PROBLEM DETAILS
Gather, from the data below, each line in which the word "watering" occurs.

[EXERCISE INPUT]

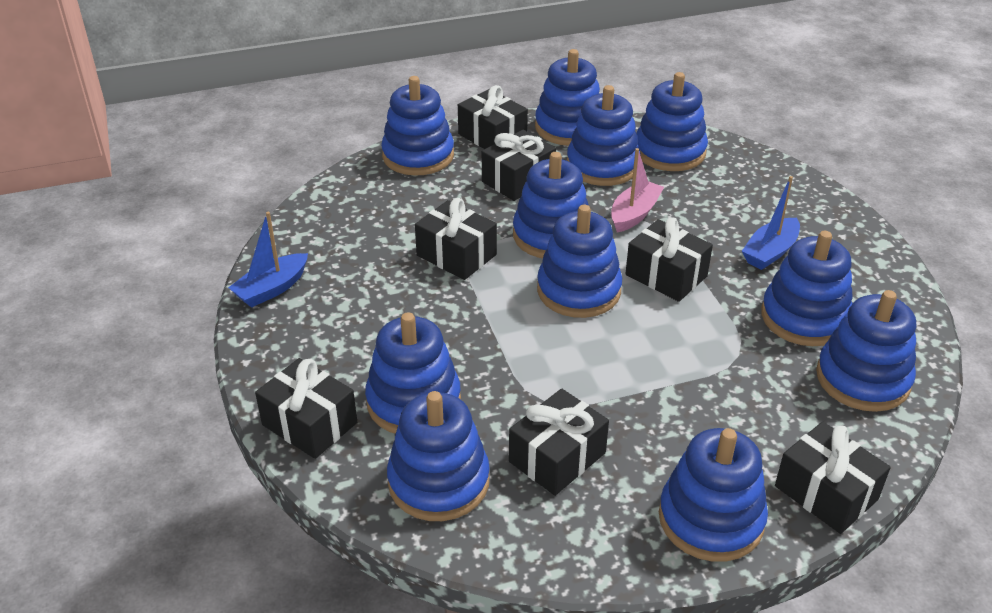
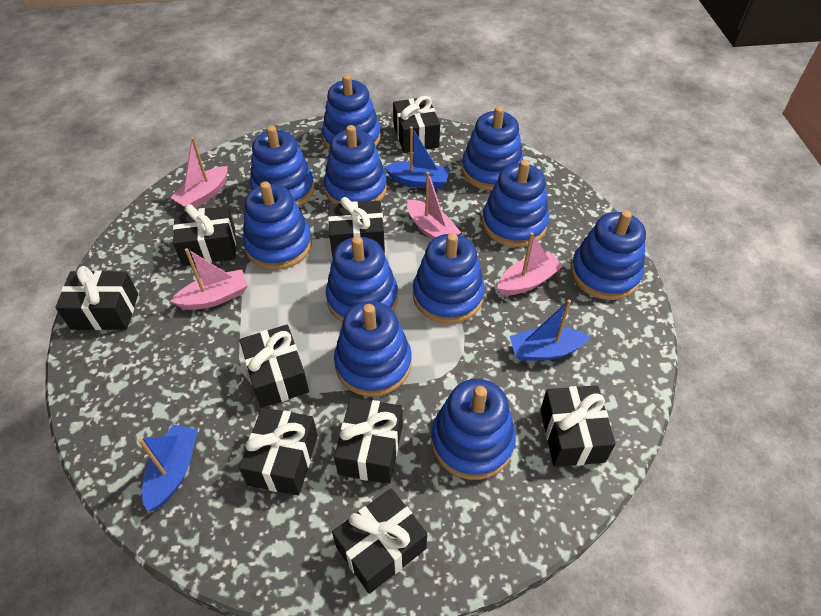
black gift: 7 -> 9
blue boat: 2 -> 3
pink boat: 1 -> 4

[/EXERCISE INPUT]
[EXERCISE INPUT]

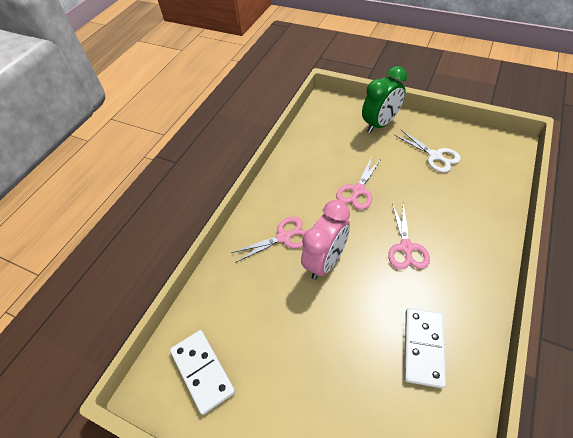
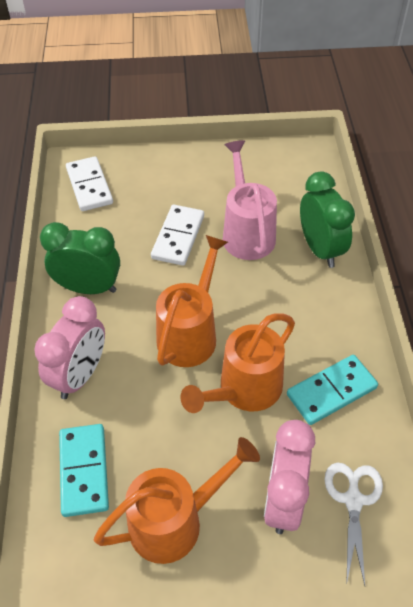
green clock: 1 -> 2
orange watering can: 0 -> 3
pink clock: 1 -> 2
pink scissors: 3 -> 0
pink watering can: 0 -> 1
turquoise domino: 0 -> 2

[/EXERCISE INPUT]
[EXERCISE INPUT]

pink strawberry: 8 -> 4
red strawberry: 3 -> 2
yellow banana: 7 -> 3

[/EXERCISE INPUT]

COMPLETED EXERCISE
orange watering can: 0 -> 3
pink watering can: 0 -> 1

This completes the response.